DESCRIPTION OF THE TASK - Your task is to retype all of the records below with complete accuracy.

SUPPLIED RECORDS -
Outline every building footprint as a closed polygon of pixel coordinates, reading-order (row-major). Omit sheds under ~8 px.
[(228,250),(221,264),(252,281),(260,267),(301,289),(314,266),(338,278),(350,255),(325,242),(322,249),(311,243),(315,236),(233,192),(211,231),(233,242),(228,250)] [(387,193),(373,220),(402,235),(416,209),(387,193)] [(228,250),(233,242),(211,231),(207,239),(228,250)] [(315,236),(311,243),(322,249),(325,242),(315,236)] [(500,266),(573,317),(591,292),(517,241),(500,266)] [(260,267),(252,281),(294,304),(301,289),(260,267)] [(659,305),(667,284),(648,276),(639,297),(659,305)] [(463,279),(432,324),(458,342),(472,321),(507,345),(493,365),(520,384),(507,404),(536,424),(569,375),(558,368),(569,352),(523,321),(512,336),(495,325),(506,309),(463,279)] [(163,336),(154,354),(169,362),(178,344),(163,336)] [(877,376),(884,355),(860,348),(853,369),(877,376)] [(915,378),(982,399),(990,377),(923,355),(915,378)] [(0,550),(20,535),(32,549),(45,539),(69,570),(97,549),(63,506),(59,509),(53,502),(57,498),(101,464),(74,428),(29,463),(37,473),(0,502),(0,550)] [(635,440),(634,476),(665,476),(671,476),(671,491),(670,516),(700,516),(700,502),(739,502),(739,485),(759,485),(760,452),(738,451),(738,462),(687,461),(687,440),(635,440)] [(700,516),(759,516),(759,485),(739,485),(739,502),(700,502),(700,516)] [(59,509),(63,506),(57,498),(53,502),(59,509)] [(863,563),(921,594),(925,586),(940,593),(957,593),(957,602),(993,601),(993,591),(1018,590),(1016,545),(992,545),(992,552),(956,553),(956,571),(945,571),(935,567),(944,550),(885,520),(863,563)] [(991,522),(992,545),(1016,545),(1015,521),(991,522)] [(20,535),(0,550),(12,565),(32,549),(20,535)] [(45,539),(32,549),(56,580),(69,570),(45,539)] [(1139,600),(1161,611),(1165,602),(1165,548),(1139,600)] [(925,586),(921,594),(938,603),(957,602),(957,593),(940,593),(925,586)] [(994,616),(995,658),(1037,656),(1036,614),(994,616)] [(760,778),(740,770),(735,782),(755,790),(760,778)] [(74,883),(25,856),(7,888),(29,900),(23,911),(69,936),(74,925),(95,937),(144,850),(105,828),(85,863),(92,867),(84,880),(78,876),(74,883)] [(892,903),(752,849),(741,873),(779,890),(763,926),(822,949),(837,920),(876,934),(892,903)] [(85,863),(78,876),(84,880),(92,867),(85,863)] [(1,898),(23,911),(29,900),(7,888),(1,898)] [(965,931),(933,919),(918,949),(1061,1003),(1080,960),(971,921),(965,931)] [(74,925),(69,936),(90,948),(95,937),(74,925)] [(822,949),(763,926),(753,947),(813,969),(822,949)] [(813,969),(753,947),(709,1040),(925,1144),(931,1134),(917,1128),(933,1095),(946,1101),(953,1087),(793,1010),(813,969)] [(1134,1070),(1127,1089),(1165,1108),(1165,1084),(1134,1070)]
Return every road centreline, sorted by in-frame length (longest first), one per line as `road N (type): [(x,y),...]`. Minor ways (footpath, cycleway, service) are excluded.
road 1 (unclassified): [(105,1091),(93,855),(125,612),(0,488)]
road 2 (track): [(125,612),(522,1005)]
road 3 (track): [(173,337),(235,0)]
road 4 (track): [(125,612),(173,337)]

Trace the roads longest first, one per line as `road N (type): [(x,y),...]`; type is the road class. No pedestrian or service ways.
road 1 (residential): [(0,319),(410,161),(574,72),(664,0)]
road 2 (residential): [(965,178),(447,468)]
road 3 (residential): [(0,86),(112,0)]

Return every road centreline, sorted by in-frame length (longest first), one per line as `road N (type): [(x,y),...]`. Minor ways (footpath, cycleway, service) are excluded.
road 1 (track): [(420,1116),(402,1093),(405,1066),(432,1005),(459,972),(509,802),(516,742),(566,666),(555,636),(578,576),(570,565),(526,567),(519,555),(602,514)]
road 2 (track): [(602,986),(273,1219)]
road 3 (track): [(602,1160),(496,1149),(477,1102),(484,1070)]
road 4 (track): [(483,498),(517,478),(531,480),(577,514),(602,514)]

TASK RESPONSE -
Outline every building footprint as a closed polygon of pixel coordinates, reading-order (row-major). Omit sheds under ~8 px.
[(228,250),(221,264),(252,281),(260,267),(301,289),(314,266),(338,278),(350,255),(325,242),(322,249),(311,243),(315,236),(233,192),(211,231),(233,242),(228,250)] [(387,193),(373,220),(402,235),(416,209),(387,193)] [(228,250),(233,242),(211,231),(207,239),(228,250)] [(315,236),(311,243),(322,249),(325,242),(315,236)] [(500,266),(573,317),(591,292),(517,241),(500,266)] [(260,267),(252,281),(294,304),(301,289),(260,267)] [(659,305),(667,284),(648,276),(639,297),(659,305)] [(463,279),(432,324),(458,342),(472,321),(507,345),(493,365),(520,384),(507,404),(536,424),(569,375),(558,368),(569,352),(523,321),(512,336),(495,325),(506,309),(463,279)] [(163,336),(154,354),(169,362),(178,344),(163,336)] [(877,376),(884,355),(860,348),(853,369),(877,376)] [(915,378),(982,399),(990,377),(923,355),(915,378)] [(0,550),(20,535),(32,549),(45,539),(69,570),(97,549),(63,506),(59,509),(53,502),(57,498),(101,464),(74,428),(29,463),(37,473),(0,502),(0,550)] [(635,440),(634,476),(665,476),(671,476),(671,491),(670,516),(700,516),(700,502),(739,502),(739,485),(759,485),(760,452),(738,451),(738,462),(687,461),(687,440),(635,440)] [(700,516),(759,516),(759,485),(739,485),(739,502),(700,502),(700,516)] [(59,509),(63,506),(57,498),(53,502),(59,509)] [(863,563),(921,594),(925,586),(940,593),(957,593),(957,602),(993,601),(993,591),(1018,590),(1016,545),(992,545),(992,552),(956,553),(956,571),(945,571),(935,567),(944,550),(885,520),(863,563)] [(991,522),(992,545),(1016,545),(1015,521),(991,522)] [(20,535),(0,550),(12,565),(32,549),(20,535)] [(45,539),(32,549),(56,580),(69,570),(45,539)] [(1139,600),(1161,611),(1165,602),(1165,548),(1139,600)] [(925,586),(921,594),(938,603),(957,602),(957,593),(940,593),(925,586)] [(994,616),(995,658),(1037,656),(1036,614),(994,616)] [(760,778),(740,770),(735,782),(755,790),(760,778)] [(74,883),(25,856),(7,888),(29,900),(23,911),(69,936),(74,925),(95,937),(144,850),(105,828),(85,863),(92,867),(84,880),(78,876),(74,883)] [(892,903),(752,849),(741,873),(779,890),(763,926),(822,949),(837,920),(876,934),(892,903)] [(85,863),(78,876),(84,880),(92,867),(85,863)] [(1,898),(23,911),(29,900),(7,888),(1,898)] [(965,931),(933,919),(918,949),(1061,1003),(1080,960),(971,921),(965,931)] [(74,925),(69,936),(90,948),(95,937),(74,925)] [(822,949),(763,926),(753,947),(813,969),(822,949)] [(813,969),(753,947),(709,1040),(925,1144),(931,1134),(917,1128),(933,1095),(946,1101),(953,1087),(793,1010),(813,969)] [(1134,1070),(1127,1089),(1165,1108),(1165,1084),(1134,1070)]
Return every road centreline, sorted by in-frame length (longest first), one per line as `road N (type): [(x,y),...]`. Minor ways (footpath, cycleway, service) are excluded.
road 1 (unclassified): [(105,1091),(93,855),(125,612),(0,488)]
road 2 (track): [(125,612),(522,1005)]
road 3 (track): [(173,337),(235,0)]
road 4 (track): [(125,612),(173,337)]

Trace the roads longest first, one per line as `road N (type): [(x,y),...]`; type is the road class. No pedestrian or service ways.
road 1 (residential): [(0,319),(410,161),(574,72),(664,0)]
road 2 (residential): [(965,178),(447,468)]
road 3 (residential): [(0,86),(112,0)]

Return every road centreline, sorted by in-frame length (longest first), one per line as `road N (type): [(x,y),...]`. Minor ways (footpath, cycleway, service) are excluded.
road 1 (track): [(420,1116),(402,1093),(405,1066),(432,1005),(459,972),(509,802),(516,742),(566,666),(555,636),(578,576),(570,565),(526,567),(519,555),(602,514)]
road 2 (track): [(602,986),(273,1219)]
road 3 (track): [(602,1160),(496,1149),(477,1102),(484,1070)]
road 4 (track): [(483,498),(517,478),(531,480),(577,514),(602,514)]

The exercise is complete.